Data for processing –

###

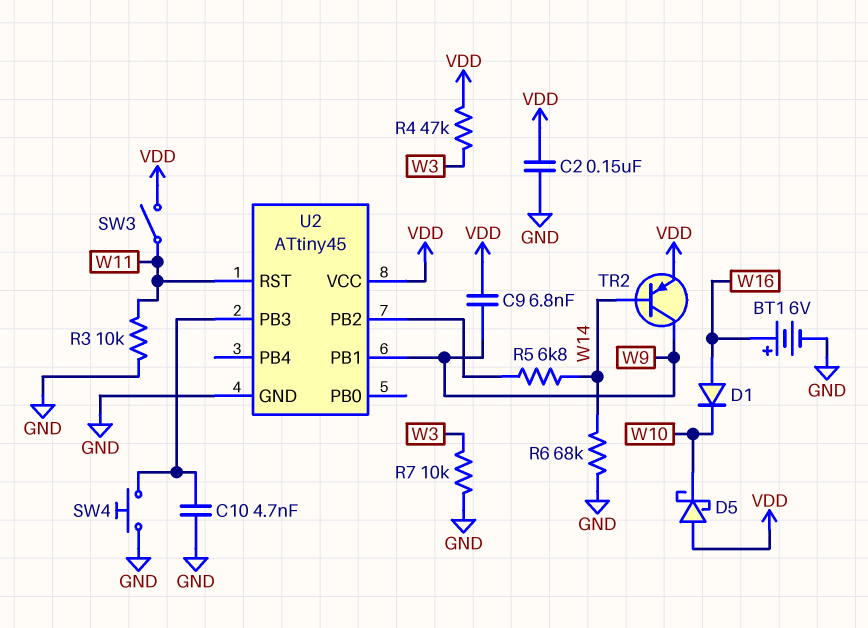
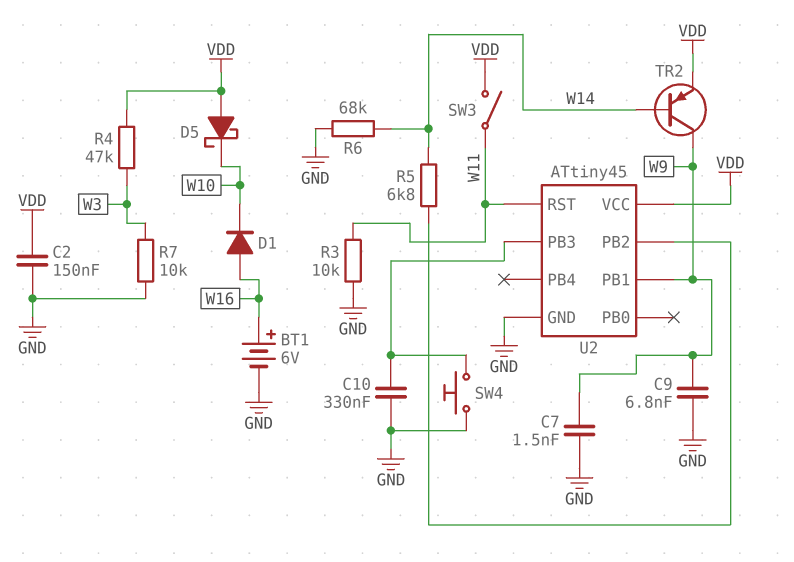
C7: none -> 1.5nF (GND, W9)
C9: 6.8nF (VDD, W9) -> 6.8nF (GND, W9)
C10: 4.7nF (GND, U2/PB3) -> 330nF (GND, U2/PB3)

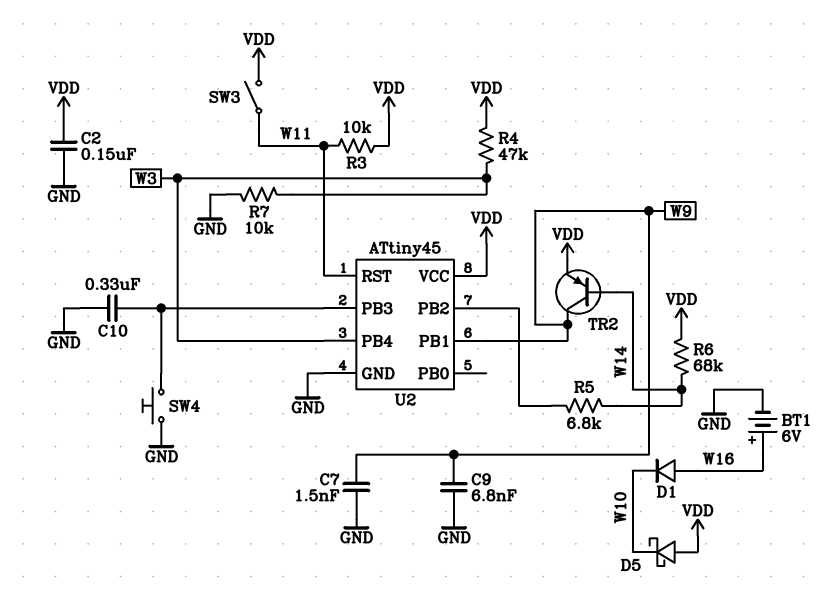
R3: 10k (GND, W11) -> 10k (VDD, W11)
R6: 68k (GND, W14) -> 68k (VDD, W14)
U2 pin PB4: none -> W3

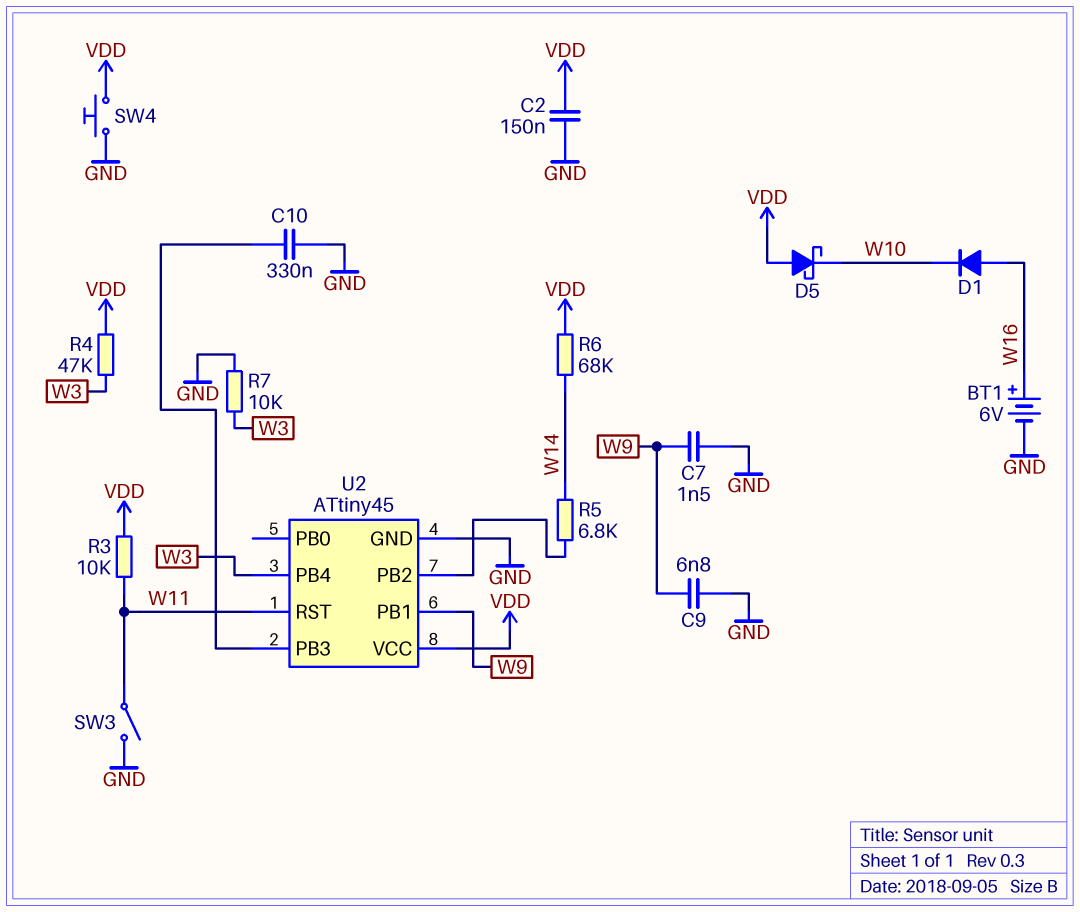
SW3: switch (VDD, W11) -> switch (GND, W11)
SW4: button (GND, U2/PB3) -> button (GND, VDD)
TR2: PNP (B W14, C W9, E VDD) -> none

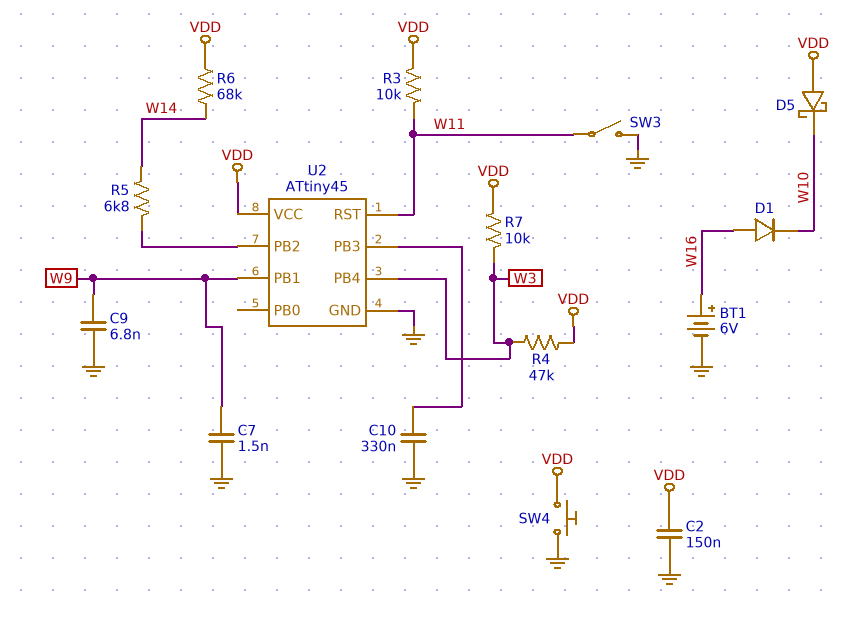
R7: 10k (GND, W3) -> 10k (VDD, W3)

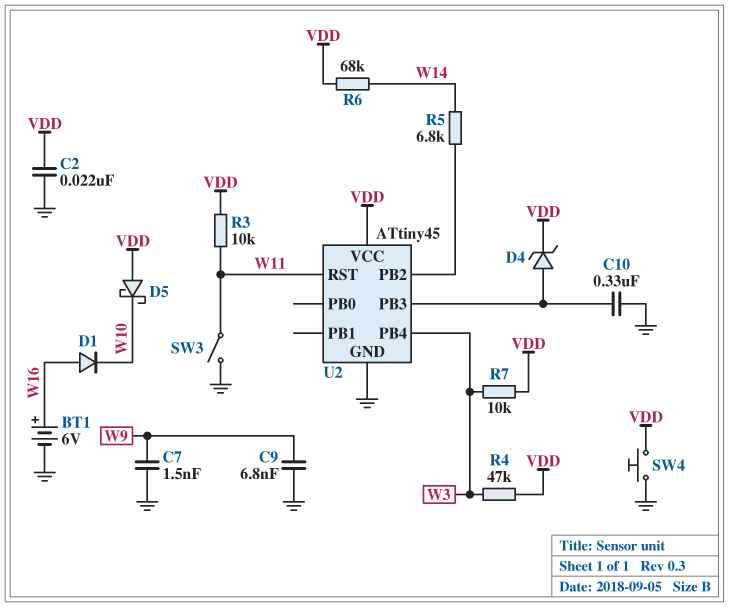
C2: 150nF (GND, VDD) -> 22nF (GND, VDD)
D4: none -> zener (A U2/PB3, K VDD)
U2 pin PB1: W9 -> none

###

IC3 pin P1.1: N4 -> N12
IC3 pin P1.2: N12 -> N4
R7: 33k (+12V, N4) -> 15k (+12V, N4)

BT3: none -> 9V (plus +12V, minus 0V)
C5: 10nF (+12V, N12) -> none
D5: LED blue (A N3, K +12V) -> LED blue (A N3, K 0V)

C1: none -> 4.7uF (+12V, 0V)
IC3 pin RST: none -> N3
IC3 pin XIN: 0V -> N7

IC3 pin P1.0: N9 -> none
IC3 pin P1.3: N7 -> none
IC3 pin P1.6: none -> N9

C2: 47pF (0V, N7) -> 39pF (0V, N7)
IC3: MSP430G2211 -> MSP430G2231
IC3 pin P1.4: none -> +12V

###

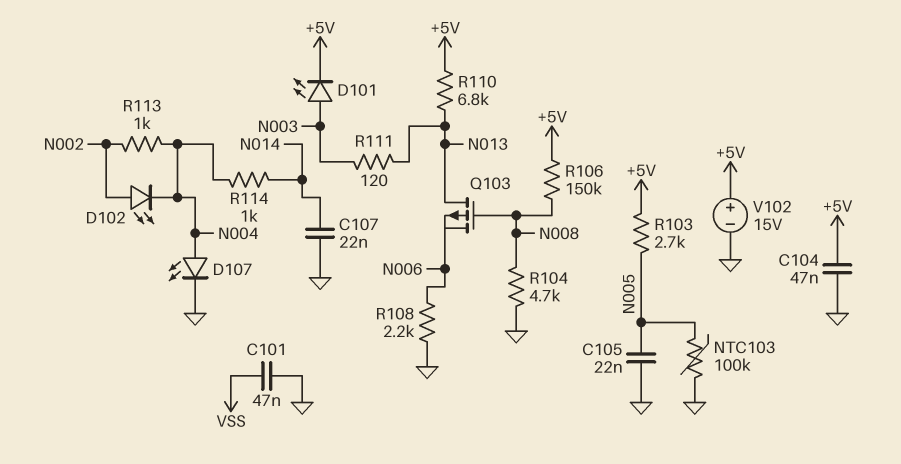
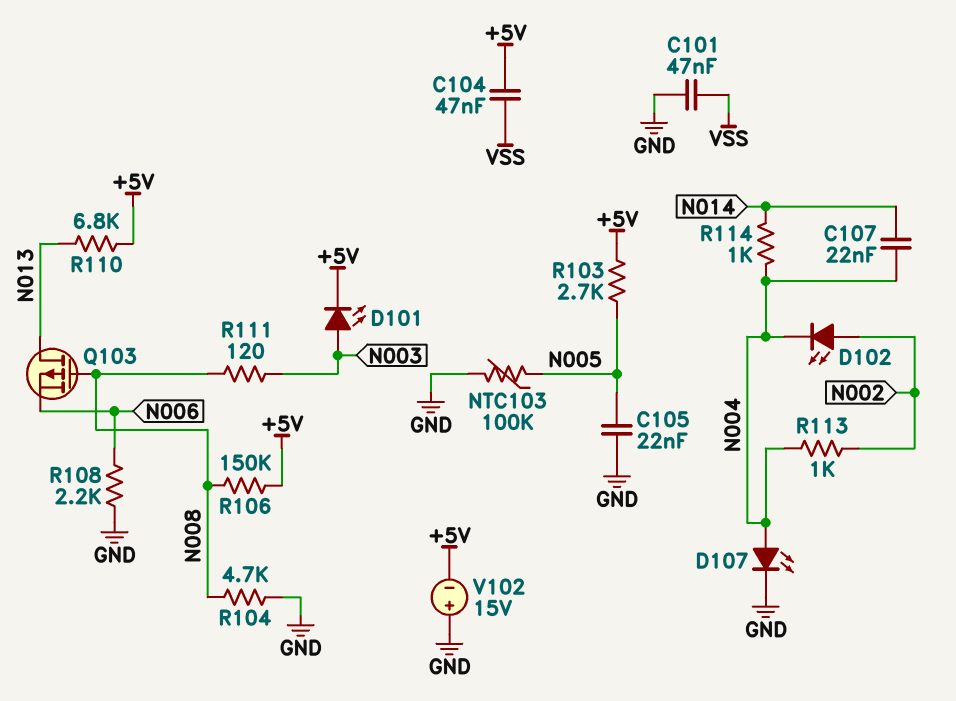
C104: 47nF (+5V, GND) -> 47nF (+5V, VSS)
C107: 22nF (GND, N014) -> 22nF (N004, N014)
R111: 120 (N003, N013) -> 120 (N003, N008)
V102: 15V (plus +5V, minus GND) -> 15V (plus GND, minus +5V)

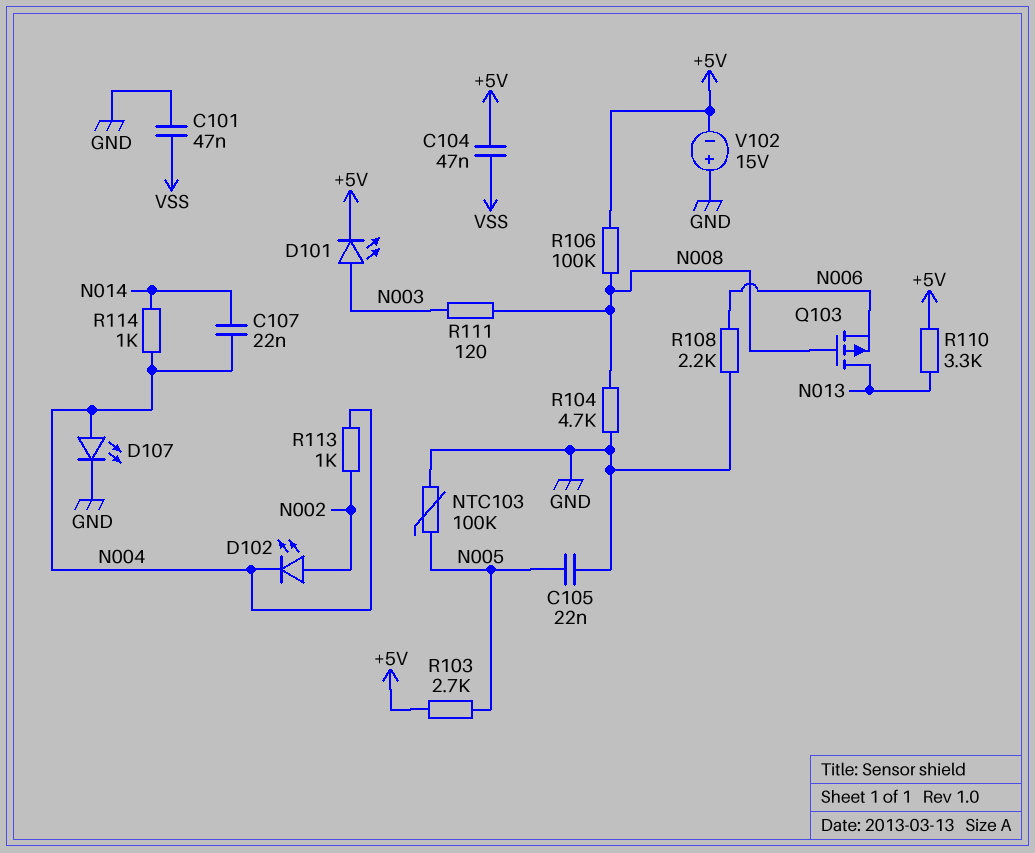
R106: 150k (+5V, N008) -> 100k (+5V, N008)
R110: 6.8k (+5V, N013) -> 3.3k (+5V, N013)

###

What is required –
When you reach the line with "U2 pin PB4: none -> W3" in the records above, begin repeating the lines exactly, and stop after the line with "U2 pin PB1: W9 -> none". Skip all pictures.

Worked solution –
U2 pin PB4: none -> W3

SW3: switch (VDD, W11) -> switch (GND, W11)
SW4: button (GND, U2/PB3) -> button (GND, VDD)
TR2: PNP (B W14, C W9, E VDD) -> none

R7: 10k (GND, W3) -> 10k (VDD, W3)

C2: 150nF (GND, VDD) -> 22nF (GND, VDD)
D4: none -> zener (A U2/PB3, K VDD)
U2 pin PB1: W9 -> none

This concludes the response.